**DATA FOR REVIEW**
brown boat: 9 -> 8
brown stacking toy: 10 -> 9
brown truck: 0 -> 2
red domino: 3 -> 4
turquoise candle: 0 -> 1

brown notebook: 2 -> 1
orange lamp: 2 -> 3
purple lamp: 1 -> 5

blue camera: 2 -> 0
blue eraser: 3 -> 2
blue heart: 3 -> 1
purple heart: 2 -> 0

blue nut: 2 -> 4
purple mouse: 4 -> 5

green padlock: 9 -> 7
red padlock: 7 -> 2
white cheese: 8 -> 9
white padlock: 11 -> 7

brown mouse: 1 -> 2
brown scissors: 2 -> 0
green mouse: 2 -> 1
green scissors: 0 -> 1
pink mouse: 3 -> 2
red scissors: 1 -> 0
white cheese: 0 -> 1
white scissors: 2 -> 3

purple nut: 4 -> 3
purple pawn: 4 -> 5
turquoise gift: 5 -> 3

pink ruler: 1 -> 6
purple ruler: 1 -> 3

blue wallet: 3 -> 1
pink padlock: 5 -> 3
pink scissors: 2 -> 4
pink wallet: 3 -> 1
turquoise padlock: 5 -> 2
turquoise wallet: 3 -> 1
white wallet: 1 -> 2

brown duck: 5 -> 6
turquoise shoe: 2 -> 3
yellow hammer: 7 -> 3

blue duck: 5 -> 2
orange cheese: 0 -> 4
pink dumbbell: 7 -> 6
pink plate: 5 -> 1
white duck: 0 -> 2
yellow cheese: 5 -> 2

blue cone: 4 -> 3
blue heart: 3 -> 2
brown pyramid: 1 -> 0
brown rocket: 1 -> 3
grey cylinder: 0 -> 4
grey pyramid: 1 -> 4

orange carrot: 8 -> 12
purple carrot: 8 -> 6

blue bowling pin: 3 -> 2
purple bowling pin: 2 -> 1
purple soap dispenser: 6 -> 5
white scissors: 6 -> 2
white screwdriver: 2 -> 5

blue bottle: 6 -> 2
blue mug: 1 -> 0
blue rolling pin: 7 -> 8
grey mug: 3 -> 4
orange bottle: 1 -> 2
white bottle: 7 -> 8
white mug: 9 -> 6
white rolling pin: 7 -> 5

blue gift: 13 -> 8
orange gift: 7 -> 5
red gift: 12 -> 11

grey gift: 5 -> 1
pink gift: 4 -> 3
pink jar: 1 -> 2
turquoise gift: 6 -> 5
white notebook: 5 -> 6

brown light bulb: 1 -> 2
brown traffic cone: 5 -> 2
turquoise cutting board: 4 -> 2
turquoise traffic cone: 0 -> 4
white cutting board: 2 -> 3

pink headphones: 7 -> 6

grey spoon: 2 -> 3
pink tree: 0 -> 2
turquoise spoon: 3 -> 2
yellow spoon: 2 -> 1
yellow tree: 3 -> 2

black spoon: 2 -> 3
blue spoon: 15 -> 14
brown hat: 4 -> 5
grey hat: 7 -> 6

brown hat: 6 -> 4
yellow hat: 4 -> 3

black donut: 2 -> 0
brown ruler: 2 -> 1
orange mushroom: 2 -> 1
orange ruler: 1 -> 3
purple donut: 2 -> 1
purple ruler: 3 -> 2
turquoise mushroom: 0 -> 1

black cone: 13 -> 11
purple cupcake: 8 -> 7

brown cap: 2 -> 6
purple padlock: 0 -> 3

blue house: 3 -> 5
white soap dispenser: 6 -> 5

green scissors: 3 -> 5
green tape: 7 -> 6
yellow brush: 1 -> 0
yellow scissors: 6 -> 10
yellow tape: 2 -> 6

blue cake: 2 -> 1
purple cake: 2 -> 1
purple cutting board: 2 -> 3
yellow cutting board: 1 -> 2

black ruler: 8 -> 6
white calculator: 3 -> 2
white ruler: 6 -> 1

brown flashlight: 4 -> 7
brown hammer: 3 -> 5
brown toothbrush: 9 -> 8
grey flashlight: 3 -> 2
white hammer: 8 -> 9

**YOUR ASSIGNMENT**
Return exactly the opening lines of the listing above, ending with the line that has "purple donut: 2 -> 1".

**SOLUTION TO THE PROBLEM**
brown boat: 9 -> 8
brown stacking toy: 10 -> 9
brown truck: 0 -> 2
red domino: 3 -> 4
turquoise candle: 0 -> 1

brown notebook: 2 -> 1
orange lamp: 2 -> 3
purple lamp: 1 -> 5

blue camera: 2 -> 0
blue eraser: 3 -> 2
blue heart: 3 -> 1
purple heart: 2 -> 0

blue nut: 2 -> 4
purple mouse: 4 -> 5

green padlock: 9 -> 7
red padlock: 7 -> 2
white cheese: 8 -> 9
white padlock: 11 -> 7

brown mouse: 1 -> 2
brown scissors: 2 -> 0
green mouse: 2 -> 1
green scissors: 0 -> 1
pink mouse: 3 -> 2
red scissors: 1 -> 0
white cheese: 0 -> 1
white scissors: 2 -> 3

purple nut: 4 -> 3
purple pawn: 4 -> 5
turquoise gift: 5 -> 3

pink ruler: 1 -> 6
purple ruler: 1 -> 3

blue wallet: 3 -> 1
pink padlock: 5 -> 3
pink scissors: 2 -> 4
pink wallet: 3 -> 1
turquoise padlock: 5 -> 2
turquoise wallet: 3 -> 1
white wallet: 1 -> 2

brown duck: 5 -> 6
turquoise shoe: 2 -> 3
yellow hammer: 7 -> 3

blue duck: 5 -> 2
orange cheese: 0 -> 4
pink dumbbell: 7 -> 6
pink plate: 5 -> 1
white duck: 0 -> 2
yellow cheese: 5 -> 2

blue cone: 4 -> 3
blue heart: 3 -> 2
brown pyramid: 1 -> 0
brown rocket: 1 -> 3
grey cylinder: 0 -> 4
grey pyramid: 1 -> 4

orange carrot: 8 -> 12
purple carrot: 8 -> 6

blue bowling pin: 3 -> 2
purple bowling pin: 2 -> 1
purple soap dispenser: 6 -> 5
white scissors: 6 -> 2
white screwdriver: 2 -> 5

blue bottle: 6 -> 2
blue mug: 1 -> 0
blue rolling pin: 7 -> 8
grey mug: 3 -> 4
orange bottle: 1 -> 2
white bottle: 7 -> 8
white mug: 9 -> 6
white rolling pin: 7 -> 5

blue gift: 13 -> 8
orange gift: 7 -> 5
red gift: 12 -> 11

grey gift: 5 -> 1
pink gift: 4 -> 3
pink jar: 1 -> 2
turquoise gift: 6 -> 5
white notebook: 5 -> 6

brown light bulb: 1 -> 2
brown traffic cone: 5 -> 2
turquoise cutting board: 4 -> 2
turquoise traffic cone: 0 -> 4
white cutting board: 2 -> 3

pink headphones: 7 -> 6

grey spoon: 2 -> 3
pink tree: 0 -> 2
turquoise spoon: 3 -> 2
yellow spoon: 2 -> 1
yellow tree: 3 -> 2

black spoon: 2 -> 3
blue spoon: 15 -> 14
brown hat: 4 -> 5
grey hat: 7 -> 6

brown hat: 6 -> 4
yellow hat: 4 -> 3

black donut: 2 -> 0
brown ruler: 2 -> 1
orange mushroom: 2 -> 1
orange ruler: 1 -> 3
purple donut: 2 -> 1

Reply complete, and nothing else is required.